> _Data supplied_
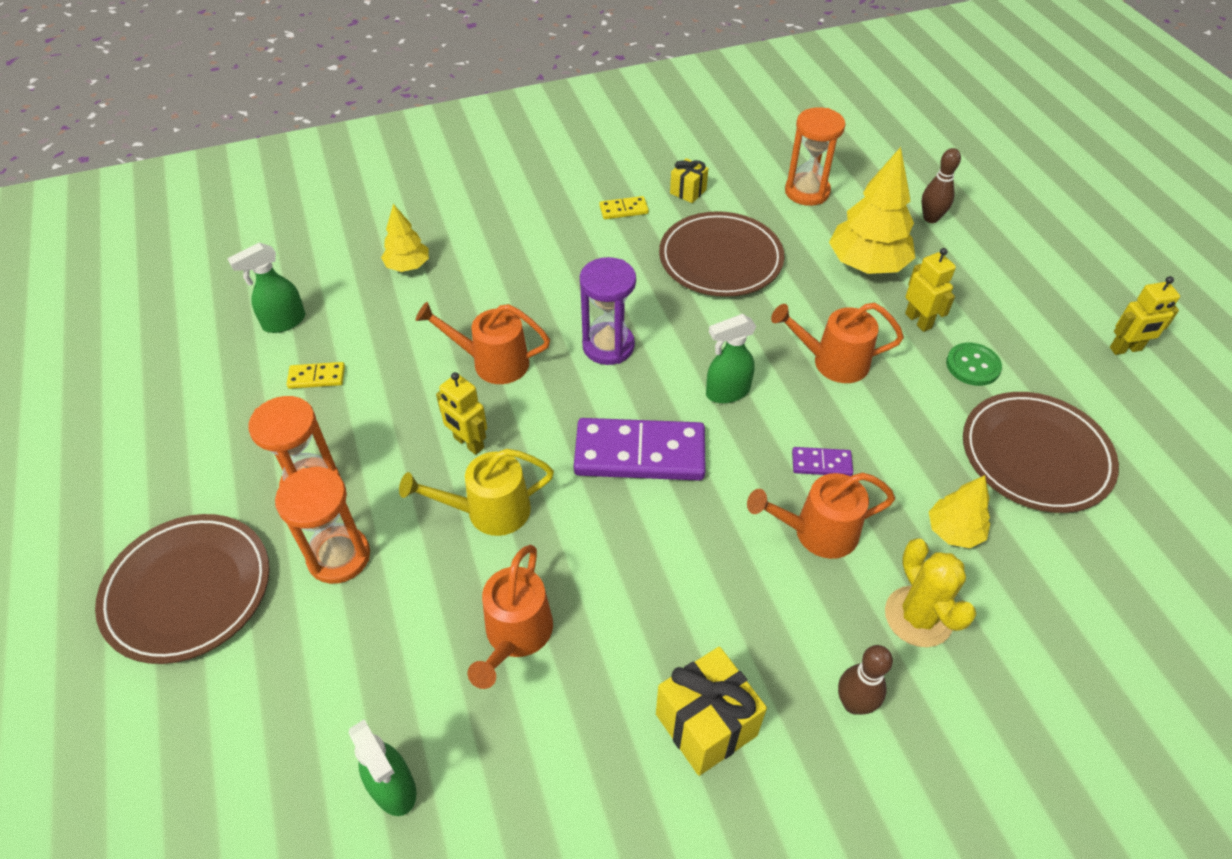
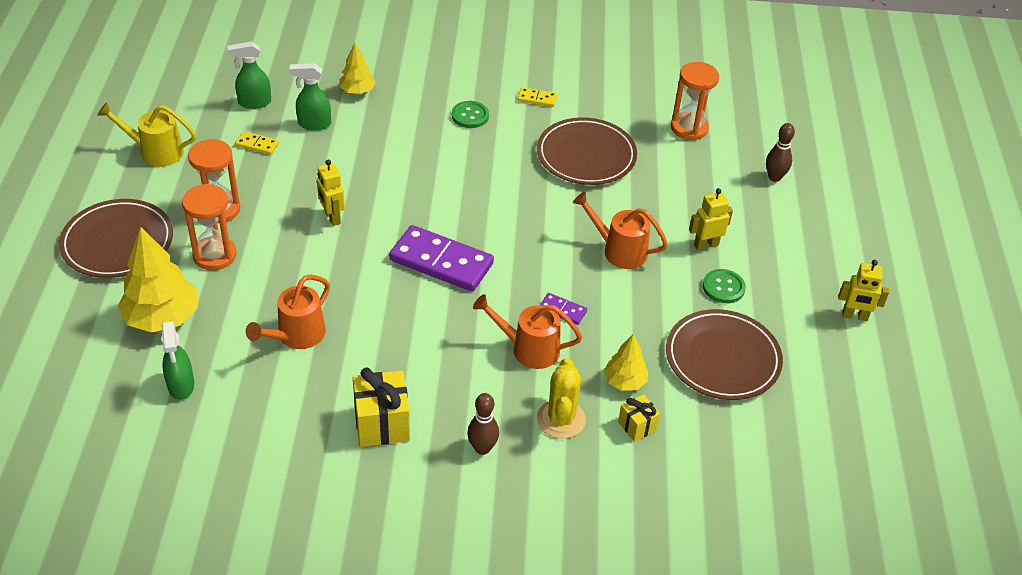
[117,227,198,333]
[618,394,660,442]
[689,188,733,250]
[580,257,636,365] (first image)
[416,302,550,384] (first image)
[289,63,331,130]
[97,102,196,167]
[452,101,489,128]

> _Description of the task_
Repeat the listing exactly, minus its pictures.

> _Written answer_
[117,227,198,333]
[618,394,660,442]
[689,188,733,250]
[580,257,636,365] (first image)
[416,302,550,384] (first image)
[289,63,331,130]
[97,102,196,167]
[452,101,489,128]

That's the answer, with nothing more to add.